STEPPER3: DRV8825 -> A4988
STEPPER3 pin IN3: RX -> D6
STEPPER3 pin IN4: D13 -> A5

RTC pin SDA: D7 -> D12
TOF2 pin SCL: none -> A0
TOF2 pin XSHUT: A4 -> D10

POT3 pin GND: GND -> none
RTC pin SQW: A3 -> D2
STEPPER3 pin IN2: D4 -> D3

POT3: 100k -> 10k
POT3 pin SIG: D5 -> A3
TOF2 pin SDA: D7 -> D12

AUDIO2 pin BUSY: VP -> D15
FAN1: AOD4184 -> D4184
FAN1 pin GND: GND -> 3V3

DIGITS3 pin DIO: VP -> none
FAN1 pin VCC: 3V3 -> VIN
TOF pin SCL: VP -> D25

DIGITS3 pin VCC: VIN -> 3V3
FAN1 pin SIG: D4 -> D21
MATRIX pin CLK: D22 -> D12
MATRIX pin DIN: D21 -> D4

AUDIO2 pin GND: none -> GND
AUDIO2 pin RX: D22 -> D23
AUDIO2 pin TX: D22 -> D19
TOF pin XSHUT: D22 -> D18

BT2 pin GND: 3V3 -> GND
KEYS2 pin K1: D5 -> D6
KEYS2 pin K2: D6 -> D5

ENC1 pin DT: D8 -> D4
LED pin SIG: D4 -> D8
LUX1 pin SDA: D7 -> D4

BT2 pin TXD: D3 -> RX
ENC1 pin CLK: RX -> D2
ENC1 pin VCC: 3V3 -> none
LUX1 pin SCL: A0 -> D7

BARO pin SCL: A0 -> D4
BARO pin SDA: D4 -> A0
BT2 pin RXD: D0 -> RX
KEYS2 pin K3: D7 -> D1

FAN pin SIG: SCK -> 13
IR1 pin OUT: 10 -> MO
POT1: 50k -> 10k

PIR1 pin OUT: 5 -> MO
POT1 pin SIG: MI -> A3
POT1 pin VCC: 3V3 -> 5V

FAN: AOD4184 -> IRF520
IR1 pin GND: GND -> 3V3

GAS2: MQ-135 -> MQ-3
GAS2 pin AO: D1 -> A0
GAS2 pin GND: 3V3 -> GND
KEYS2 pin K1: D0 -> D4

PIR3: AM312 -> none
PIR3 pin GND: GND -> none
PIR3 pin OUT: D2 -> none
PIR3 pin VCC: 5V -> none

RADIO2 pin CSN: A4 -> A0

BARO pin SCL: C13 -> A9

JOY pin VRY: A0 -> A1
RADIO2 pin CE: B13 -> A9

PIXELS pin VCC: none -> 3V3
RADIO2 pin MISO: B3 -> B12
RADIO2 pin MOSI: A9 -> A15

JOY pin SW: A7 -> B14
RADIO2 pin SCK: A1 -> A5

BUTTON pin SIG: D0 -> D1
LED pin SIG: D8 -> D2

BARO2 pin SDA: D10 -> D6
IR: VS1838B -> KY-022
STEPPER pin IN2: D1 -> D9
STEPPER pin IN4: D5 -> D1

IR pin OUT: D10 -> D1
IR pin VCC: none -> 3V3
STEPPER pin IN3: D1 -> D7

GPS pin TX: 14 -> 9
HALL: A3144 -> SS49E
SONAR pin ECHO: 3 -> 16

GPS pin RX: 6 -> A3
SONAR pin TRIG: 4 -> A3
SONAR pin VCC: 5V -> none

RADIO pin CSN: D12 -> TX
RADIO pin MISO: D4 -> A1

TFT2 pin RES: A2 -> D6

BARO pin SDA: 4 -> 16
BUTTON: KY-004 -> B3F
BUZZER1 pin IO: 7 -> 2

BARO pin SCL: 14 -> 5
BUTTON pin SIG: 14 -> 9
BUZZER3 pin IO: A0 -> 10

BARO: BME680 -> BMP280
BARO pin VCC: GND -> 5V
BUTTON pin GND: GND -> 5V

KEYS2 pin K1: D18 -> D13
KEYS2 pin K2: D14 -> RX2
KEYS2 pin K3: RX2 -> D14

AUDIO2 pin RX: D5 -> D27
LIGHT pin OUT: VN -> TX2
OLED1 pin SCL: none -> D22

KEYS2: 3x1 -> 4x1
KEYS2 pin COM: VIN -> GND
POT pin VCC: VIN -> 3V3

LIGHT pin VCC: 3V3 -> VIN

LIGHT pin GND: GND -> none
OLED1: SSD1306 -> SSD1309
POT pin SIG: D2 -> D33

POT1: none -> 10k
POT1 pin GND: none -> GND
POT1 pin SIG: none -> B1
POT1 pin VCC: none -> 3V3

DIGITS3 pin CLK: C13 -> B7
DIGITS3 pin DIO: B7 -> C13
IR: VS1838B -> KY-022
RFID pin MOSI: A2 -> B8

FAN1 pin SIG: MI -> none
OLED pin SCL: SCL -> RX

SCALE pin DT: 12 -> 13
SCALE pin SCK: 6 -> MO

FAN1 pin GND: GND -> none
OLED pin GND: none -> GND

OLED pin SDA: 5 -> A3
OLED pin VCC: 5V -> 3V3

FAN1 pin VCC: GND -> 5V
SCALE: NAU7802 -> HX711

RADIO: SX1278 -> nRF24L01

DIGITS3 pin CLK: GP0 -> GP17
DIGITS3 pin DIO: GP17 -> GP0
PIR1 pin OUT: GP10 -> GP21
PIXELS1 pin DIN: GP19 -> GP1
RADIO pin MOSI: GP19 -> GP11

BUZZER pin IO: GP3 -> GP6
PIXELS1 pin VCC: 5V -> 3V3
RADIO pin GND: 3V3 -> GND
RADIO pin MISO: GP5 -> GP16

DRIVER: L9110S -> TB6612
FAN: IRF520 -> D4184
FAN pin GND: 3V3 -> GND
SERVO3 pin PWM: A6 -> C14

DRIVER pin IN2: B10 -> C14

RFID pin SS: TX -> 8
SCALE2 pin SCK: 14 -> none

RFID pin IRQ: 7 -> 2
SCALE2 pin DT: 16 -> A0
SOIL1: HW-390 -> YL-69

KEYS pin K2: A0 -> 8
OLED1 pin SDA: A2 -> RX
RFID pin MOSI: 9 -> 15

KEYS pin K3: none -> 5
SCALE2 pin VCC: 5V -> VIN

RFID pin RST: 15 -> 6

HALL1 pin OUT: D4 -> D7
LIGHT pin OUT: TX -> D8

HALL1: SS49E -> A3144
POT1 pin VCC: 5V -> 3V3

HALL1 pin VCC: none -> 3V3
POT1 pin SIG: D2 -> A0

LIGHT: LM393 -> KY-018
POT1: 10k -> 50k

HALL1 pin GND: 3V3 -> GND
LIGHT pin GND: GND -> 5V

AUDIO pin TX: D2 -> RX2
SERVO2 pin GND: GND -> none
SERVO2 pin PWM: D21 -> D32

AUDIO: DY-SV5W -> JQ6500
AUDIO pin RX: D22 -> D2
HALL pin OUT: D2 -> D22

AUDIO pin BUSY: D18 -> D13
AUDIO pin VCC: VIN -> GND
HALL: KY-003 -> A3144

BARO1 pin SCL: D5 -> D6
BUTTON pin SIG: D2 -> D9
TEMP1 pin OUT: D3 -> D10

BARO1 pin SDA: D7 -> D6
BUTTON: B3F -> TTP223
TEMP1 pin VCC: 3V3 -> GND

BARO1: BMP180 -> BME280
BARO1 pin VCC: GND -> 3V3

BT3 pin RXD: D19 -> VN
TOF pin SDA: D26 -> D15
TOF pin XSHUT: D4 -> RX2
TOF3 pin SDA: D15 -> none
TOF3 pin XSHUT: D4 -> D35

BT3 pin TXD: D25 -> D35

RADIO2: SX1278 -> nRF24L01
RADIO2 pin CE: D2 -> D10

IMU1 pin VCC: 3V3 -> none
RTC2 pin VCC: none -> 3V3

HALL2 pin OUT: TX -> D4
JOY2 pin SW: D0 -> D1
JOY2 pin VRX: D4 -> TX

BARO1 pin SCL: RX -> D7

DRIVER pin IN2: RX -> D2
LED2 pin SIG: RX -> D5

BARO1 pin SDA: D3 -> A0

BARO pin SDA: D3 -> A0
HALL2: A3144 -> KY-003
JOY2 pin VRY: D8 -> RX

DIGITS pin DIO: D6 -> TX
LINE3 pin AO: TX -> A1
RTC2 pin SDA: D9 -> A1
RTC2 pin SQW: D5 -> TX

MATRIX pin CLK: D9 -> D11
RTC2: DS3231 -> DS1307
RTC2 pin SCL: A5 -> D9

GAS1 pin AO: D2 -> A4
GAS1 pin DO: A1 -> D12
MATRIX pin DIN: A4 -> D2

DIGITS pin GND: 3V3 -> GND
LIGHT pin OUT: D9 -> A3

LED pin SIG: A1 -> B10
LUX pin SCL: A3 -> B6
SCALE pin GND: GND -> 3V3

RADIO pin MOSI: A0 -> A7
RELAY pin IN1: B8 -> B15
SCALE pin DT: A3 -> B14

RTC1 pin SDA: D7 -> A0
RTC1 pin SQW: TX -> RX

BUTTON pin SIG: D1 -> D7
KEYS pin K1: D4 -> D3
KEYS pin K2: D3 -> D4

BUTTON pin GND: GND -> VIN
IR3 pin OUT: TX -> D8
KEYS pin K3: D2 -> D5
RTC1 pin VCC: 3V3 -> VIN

__________________________________________________

§ What you are asked to do
Across the records above, in how many lines does the string "RFID" appear? Reply with the figure alone.

§ Result for this exercise
5